* How to complete this task:
Copy each entry below without any change.

* Data for processing:
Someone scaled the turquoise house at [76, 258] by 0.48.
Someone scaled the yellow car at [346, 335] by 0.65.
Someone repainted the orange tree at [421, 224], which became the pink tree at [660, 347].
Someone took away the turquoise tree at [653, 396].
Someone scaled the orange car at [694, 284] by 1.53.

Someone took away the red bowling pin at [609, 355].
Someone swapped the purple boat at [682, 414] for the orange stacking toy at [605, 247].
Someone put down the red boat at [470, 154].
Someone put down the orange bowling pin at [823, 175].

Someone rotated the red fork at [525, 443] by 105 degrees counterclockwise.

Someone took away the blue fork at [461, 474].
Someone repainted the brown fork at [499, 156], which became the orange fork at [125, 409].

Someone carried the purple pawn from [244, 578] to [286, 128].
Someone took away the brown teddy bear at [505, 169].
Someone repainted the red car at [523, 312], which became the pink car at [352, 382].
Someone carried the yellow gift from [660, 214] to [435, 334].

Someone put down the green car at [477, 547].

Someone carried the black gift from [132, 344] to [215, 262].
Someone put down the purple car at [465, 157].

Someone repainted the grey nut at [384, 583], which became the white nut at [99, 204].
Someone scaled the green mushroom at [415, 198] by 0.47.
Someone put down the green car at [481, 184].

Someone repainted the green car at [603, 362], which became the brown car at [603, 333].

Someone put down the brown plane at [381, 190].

* Reply:
Someone scaled the turquoise house at [76, 258] by 0.48.
Someone scaled the yellow car at [346, 335] by 0.65.
Someone repainted the orange tree at [421, 224], which became the pink tree at [660, 347].
Someone took away the turquoise tree at [653, 396].
Someone scaled the orange car at [694, 284] by 1.53.

Someone took away the red bowling pin at [609, 355].
Someone swapped the purple boat at [682, 414] for the orange stacking toy at [605, 247].
Someone put down the red boat at [470, 154].
Someone put down the orange bowling pin at [823, 175].

Someone rotated the red fork at [525, 443] by 105 degrees counterclockwise.

Someone took away the blue fork at [461, 474].
Someone repainted the brown fork at [499, 156], which became the orange fork at [125, 409].

Someone carried the purple pawn from [244, 578] to [286, 128].
Someone took away the brown teddy bear at [505, 169].
Someone repainted the red car at [523, 312], which became the pink car at [352, 382].
Someone carried the yellow gift from [660, 214] to [435, 334].

Someone put down the green car at [477, 547].

Someone carried the black gift from [132, 344] to [215, 262].
Someone put down the purple car at [465, 157].

Someone repainted the grey nut at [384, 583], which became the white nut at [99, 204].
Someone scaled the green mushroom at [415, 198] by 0.47.
Someone put down the green car at [481, 184].

Someone repainted the green car at [603, 362], which became the brown car at [603, 333].

Someone put down the brown plane at [381, 190].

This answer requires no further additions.